▶ [Exercise materials]:
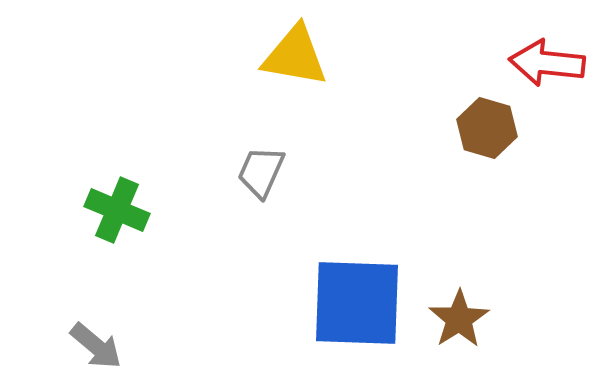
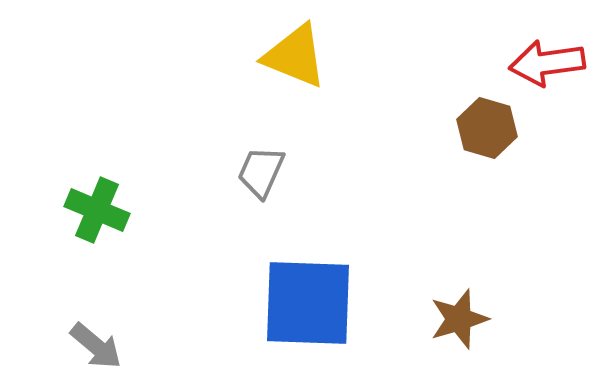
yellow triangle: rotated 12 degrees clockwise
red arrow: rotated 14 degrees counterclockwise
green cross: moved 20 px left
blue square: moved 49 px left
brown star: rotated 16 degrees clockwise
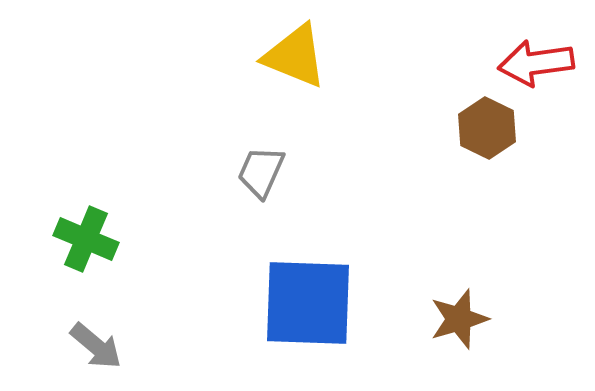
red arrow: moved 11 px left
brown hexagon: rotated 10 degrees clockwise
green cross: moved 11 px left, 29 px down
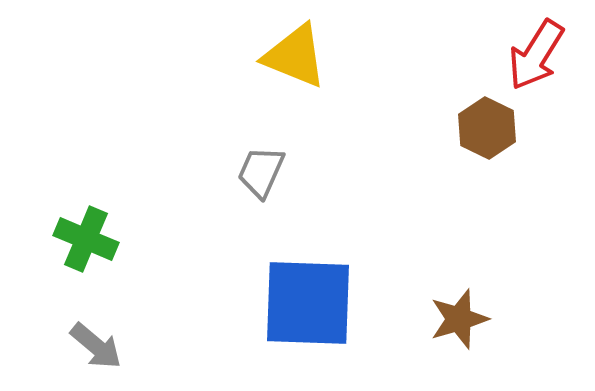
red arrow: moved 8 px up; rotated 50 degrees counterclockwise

==

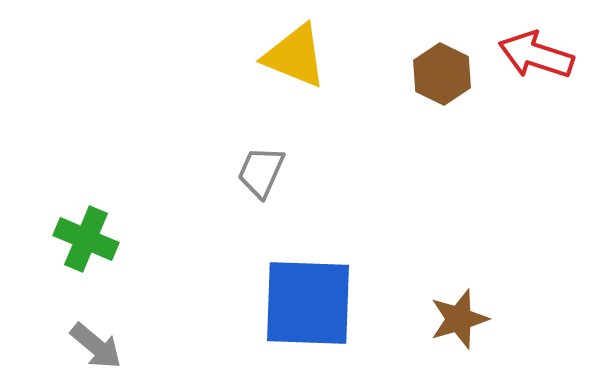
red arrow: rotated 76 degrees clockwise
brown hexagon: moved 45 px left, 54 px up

==

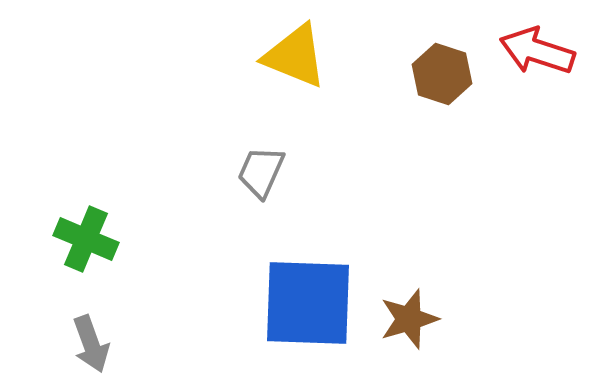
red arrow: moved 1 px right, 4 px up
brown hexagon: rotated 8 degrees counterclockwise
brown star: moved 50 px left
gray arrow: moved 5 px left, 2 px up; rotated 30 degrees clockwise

▶ [Exercise brief]: Reproduce the stretch of the material from the line containing "red arrow: moved 11 px left" through the line containing "green cross: moved 11 px left, 29 px down", replacing "hexagon" with "octagon" and leaving the rest unchanged.

▶ [Written response]:
red arrow: moved 11 px left
brown octagon: rotated 10 degrees clockwise
green cross: moved 11 px left, 29 px down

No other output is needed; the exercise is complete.